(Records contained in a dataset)
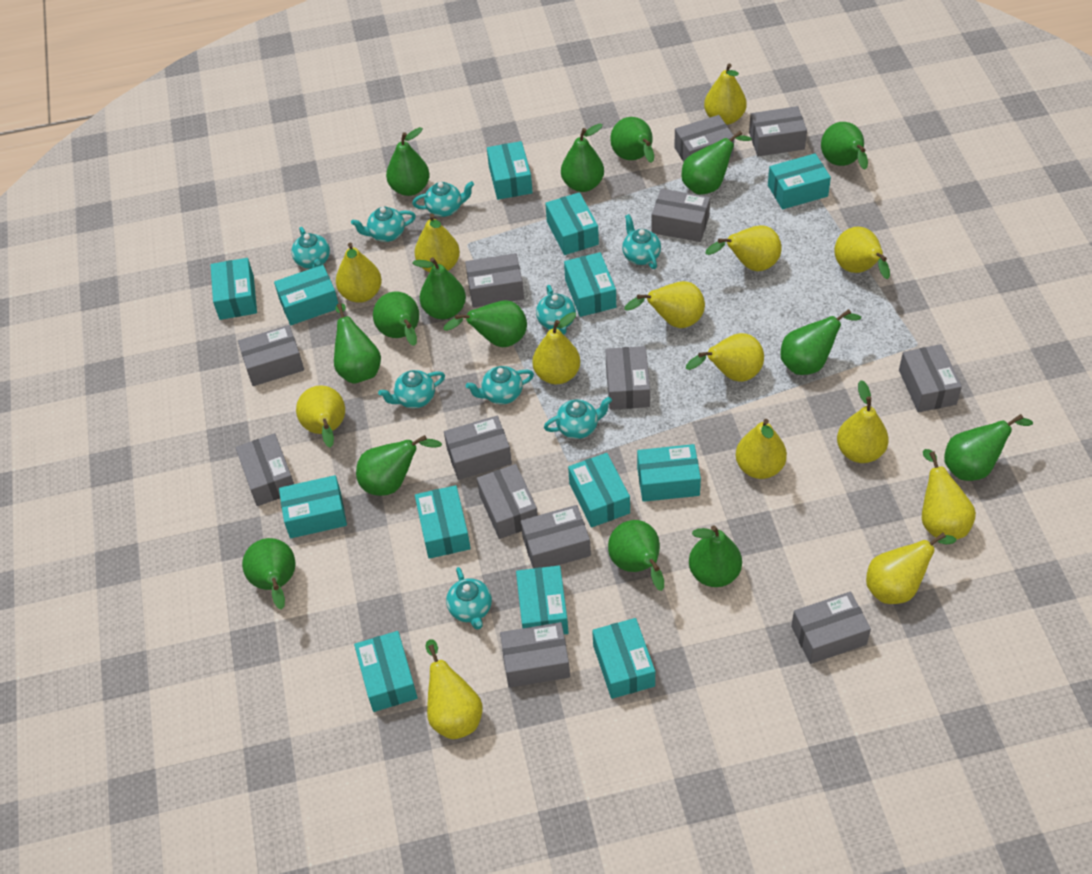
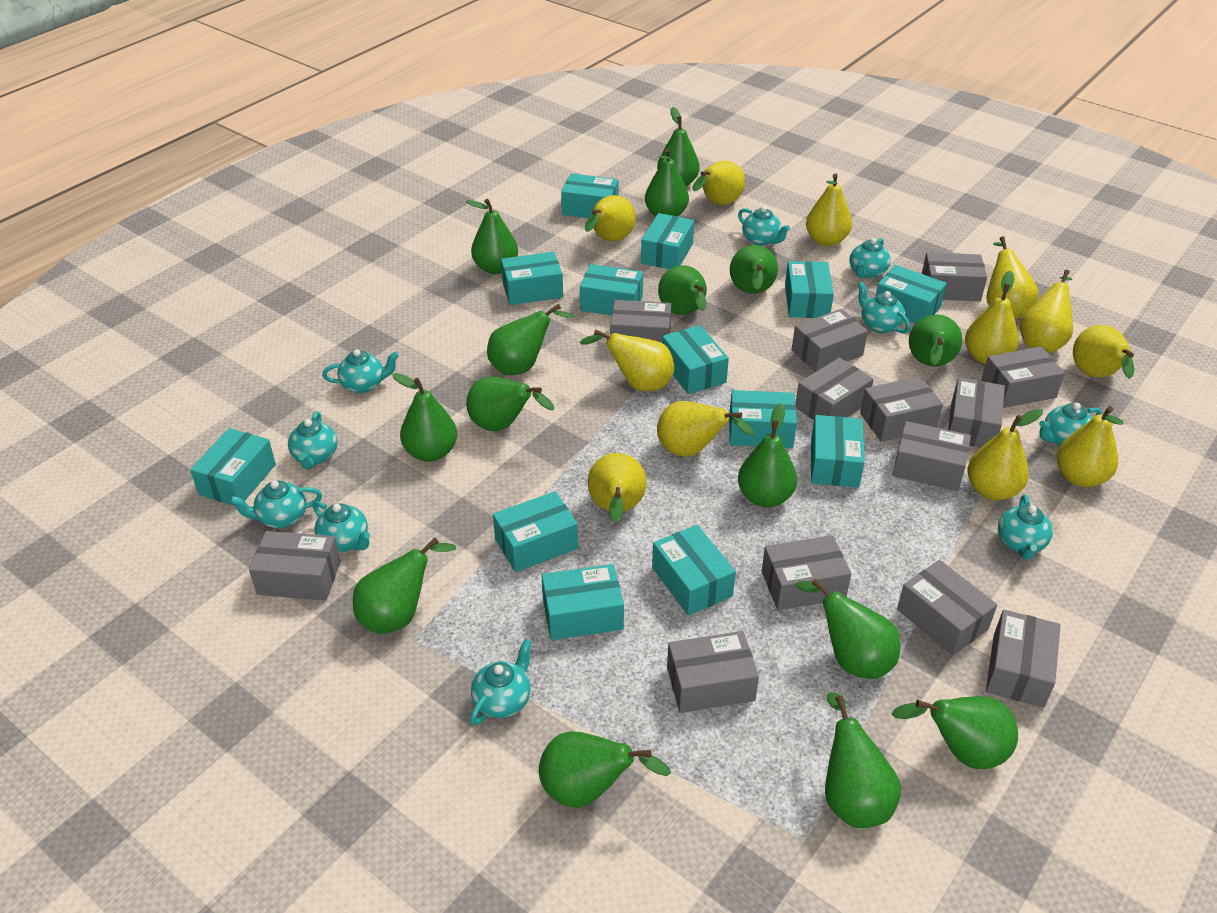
turquoise teapot: 9 -> 10
yellow pear: 14 -> 12

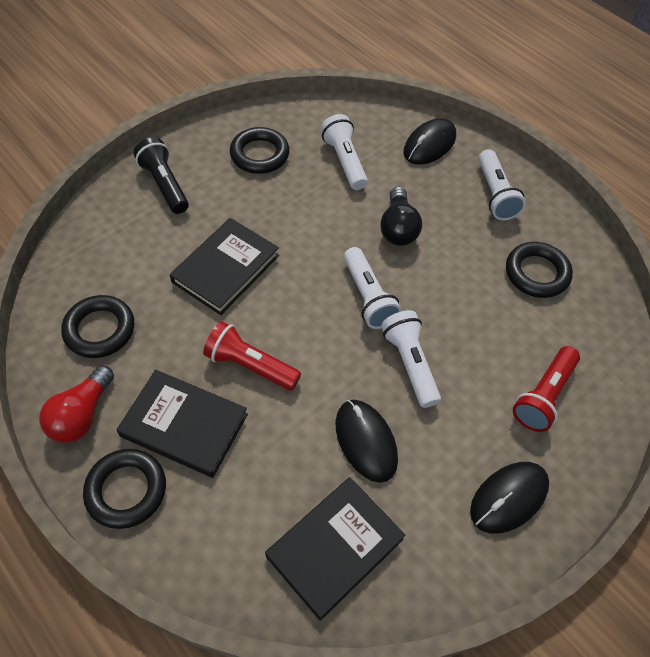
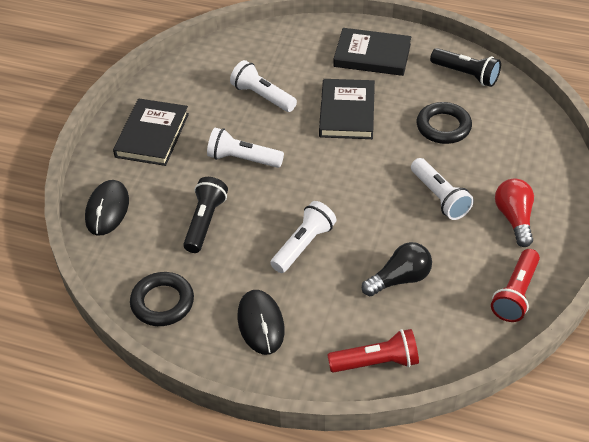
black flashlight: 1 -> 2
black mouse: 3 -> 2
black ring: 4 -> 2

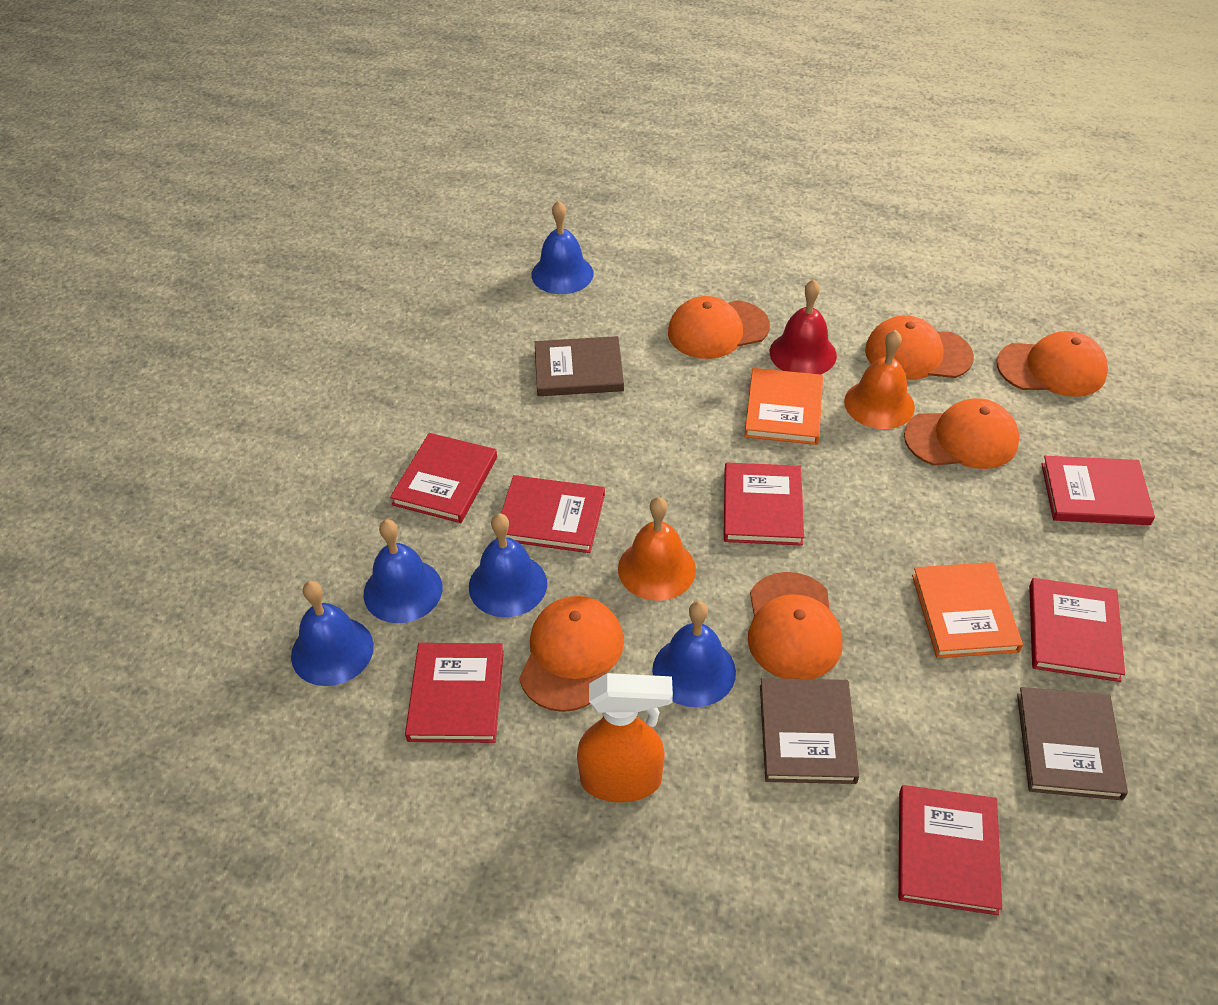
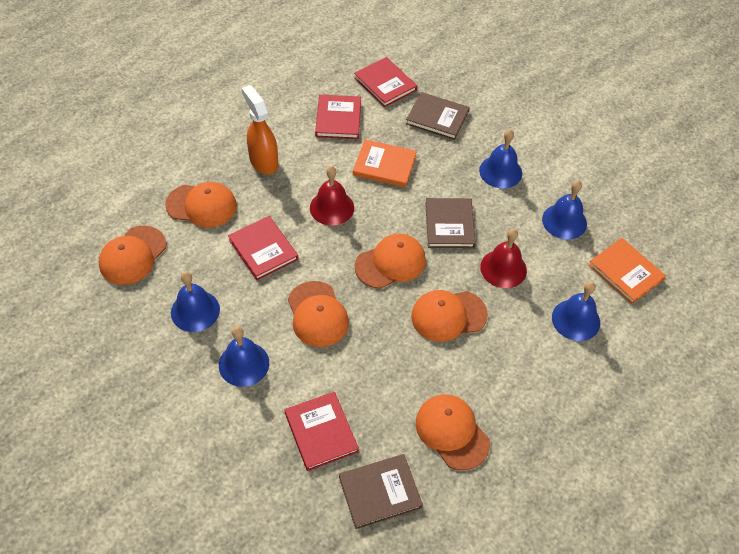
orange bell: 2 -> 0
red bell: 1 -> 2
red book: 7 -> 4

### [What you are asked to do]
Each record must be set down again without alteration, and no picture may be carried over.

### [Problem solution]
turquoise teapot: 9 -> 10
yellow pear: 14 -> 12

black flashlight: 1 -> 2
black mouse: 3 -> 2
black ring: 4 -> 2

orange bell: 2 -> 0
red bell: 1 -> 2
red book: 7 -> 4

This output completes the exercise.